■ What to do: Exact wording is required: transcribe all the entries and leave the images out.

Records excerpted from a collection
--- START ---
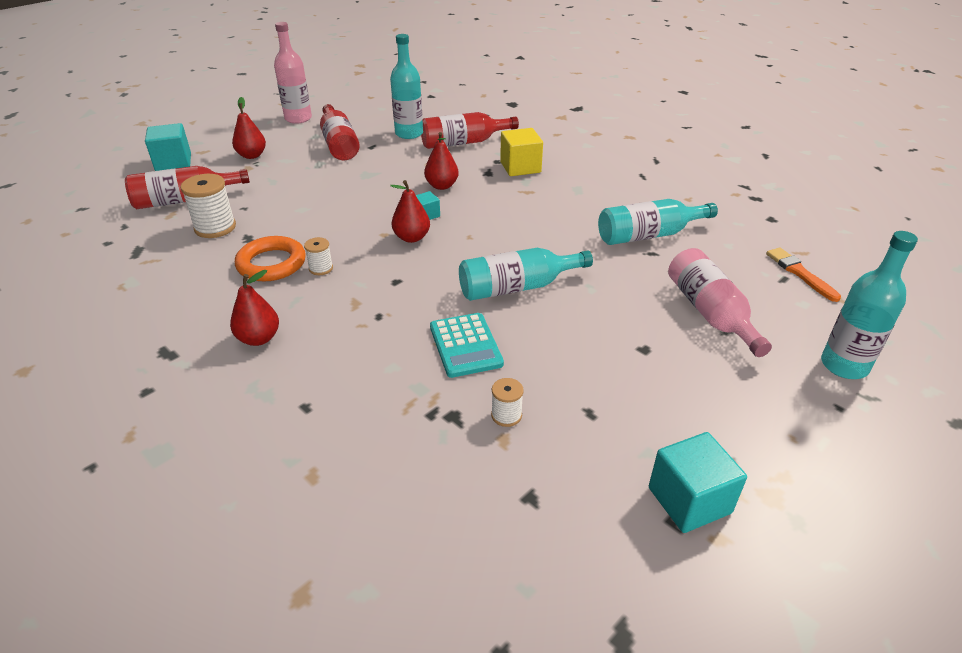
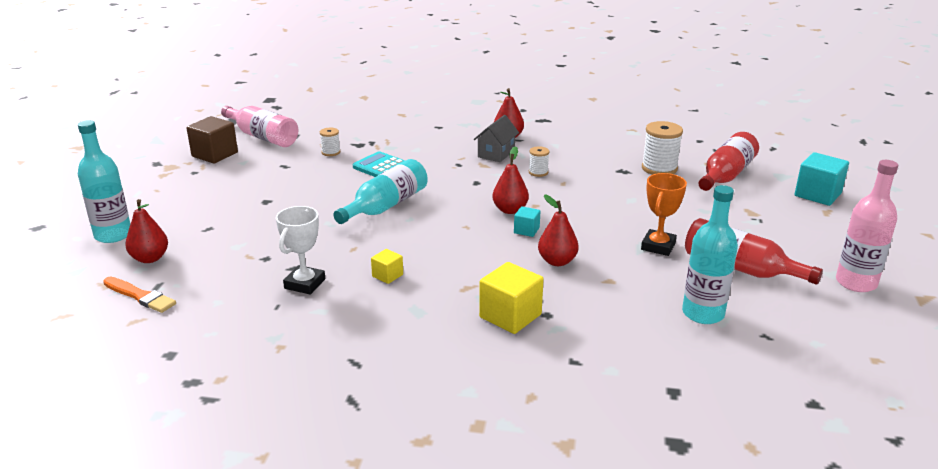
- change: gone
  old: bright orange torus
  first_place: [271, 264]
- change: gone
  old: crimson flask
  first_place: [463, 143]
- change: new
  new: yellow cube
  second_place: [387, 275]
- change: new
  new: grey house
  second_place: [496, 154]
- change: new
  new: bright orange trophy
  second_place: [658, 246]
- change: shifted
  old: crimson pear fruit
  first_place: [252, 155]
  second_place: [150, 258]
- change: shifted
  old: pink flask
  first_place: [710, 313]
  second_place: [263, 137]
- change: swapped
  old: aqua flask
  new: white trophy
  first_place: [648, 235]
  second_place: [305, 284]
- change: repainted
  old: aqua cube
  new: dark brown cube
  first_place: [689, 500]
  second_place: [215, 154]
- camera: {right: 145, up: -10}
--- END ---
■ Exercise answer:
- change: gone
  old: bright orange torus
  first_place: [271, 264]
- change: gone
  old: crimson flask
  first_place: [463, 143]
- change: new
  new: yellow cube
  second_place: [387, 275]
- change: new
  new: grey house
  second_place: [496, 154]
- change: new
  new: bright orange trophy
  second_place: [658, 246]
- change: shifted
  old: crimson pear fruit
  first_place: [252, 155]
  second_place: [150, 258]
- change: shifted
  old: pink flask
  first_place: [710, 313]
  second_place: [263, 137]
- change: swapped
  old: aqua flask
  new: white trophy
  first_place: [648, 235]
  second_place: [305, 284]
- change: repainted
  old: aqua cube
  new: dark brown cube
  first_place: [689, 500]
  second_place: [215, 154]
- camera: {right: 145, up: -10}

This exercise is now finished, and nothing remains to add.